(Records from a collection)
=====

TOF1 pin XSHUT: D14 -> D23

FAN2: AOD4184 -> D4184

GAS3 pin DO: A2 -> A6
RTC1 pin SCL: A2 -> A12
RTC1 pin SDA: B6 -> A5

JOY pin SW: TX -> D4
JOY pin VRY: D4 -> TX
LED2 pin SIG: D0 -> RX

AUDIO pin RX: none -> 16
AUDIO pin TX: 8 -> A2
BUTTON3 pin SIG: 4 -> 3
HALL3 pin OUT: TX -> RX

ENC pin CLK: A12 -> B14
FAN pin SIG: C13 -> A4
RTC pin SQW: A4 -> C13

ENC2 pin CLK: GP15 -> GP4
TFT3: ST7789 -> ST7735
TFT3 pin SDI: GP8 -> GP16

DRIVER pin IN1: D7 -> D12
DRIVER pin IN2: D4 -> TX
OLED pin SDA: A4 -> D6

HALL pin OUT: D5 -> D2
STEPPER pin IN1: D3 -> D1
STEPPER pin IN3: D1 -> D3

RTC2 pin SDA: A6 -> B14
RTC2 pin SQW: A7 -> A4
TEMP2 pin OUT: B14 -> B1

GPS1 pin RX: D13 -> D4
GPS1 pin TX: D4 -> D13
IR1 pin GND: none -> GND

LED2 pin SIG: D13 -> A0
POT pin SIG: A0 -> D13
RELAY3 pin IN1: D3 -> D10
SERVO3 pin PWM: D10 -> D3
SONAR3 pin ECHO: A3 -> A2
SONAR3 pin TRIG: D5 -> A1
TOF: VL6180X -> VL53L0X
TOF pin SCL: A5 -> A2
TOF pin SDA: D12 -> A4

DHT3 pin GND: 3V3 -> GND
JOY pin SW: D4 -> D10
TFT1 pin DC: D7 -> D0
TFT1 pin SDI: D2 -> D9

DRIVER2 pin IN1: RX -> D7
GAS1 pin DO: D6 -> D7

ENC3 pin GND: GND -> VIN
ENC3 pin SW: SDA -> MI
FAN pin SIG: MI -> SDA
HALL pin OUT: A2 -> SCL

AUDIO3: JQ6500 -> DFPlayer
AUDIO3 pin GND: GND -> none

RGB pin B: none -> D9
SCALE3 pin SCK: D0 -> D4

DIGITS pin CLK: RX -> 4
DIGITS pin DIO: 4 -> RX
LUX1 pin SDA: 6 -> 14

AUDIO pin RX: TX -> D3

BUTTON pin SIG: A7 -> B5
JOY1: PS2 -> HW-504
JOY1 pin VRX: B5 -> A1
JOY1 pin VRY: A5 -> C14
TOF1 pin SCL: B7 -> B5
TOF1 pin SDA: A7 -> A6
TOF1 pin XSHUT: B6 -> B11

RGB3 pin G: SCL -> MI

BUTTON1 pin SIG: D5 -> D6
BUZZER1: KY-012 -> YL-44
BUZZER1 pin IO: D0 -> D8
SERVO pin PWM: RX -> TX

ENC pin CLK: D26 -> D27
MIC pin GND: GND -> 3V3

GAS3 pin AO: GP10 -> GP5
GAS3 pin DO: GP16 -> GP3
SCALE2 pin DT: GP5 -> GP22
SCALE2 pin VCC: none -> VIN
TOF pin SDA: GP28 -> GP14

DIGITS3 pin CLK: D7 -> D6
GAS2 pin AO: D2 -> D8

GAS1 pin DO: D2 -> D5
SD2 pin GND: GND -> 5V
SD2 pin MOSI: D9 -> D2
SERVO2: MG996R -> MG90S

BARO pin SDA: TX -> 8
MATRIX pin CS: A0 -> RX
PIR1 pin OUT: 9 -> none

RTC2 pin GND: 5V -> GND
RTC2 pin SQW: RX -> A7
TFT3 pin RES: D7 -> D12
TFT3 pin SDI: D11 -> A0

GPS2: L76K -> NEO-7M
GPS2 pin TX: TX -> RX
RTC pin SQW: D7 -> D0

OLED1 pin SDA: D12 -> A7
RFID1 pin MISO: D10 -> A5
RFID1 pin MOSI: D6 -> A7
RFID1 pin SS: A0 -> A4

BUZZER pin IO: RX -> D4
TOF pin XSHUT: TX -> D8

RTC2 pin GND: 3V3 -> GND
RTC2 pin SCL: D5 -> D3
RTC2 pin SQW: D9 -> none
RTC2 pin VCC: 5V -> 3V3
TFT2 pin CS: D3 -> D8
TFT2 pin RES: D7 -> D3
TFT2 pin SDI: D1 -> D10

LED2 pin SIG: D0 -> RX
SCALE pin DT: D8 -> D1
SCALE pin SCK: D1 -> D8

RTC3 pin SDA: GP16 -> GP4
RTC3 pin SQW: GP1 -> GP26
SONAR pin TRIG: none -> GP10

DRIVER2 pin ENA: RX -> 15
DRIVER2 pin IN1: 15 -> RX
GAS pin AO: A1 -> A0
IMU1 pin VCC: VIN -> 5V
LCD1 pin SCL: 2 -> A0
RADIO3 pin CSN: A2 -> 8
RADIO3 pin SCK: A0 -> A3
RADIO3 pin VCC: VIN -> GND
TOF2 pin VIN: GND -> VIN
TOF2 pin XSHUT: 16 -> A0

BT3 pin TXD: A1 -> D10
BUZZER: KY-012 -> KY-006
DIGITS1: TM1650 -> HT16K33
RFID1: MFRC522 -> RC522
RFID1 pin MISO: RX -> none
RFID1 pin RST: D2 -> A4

=====

- **PROBLEM STATEMENT**
Please give back, exactly as it stands above, the stretch from the line with "STEPPER pin IN1: D3 -> D1" through the line with "TOF: VL6180X -> VL53L0X", and no line outside it.

- **WORKED SOLUTION**
STEPPER pin IN1: D3 -> D1
STEPPER pin IN3: D1 -> D3

RTC2 pin SDA: A6 -> B14
RTC2 pin SQW: A7 -> A4
TEMP2 pin OUT: B14 -> B1

GPS1 pin RX: D13 -> D4
GPS1 pin TX: D4 -> D13
IR1 pin GND: none -> GND

LED2 pin SIG: D13 -> A0
POT pin SIG: A0 -> D13
RELAY3 pin IN1: D3 -> D10
SERVO3 pin PWM: D10 -> D3
SONAR3 pin ECHO: A3 -> A2
SONAR3 pin TRIG: D5 -> A1
TOF: VL6180X -> VL53L0X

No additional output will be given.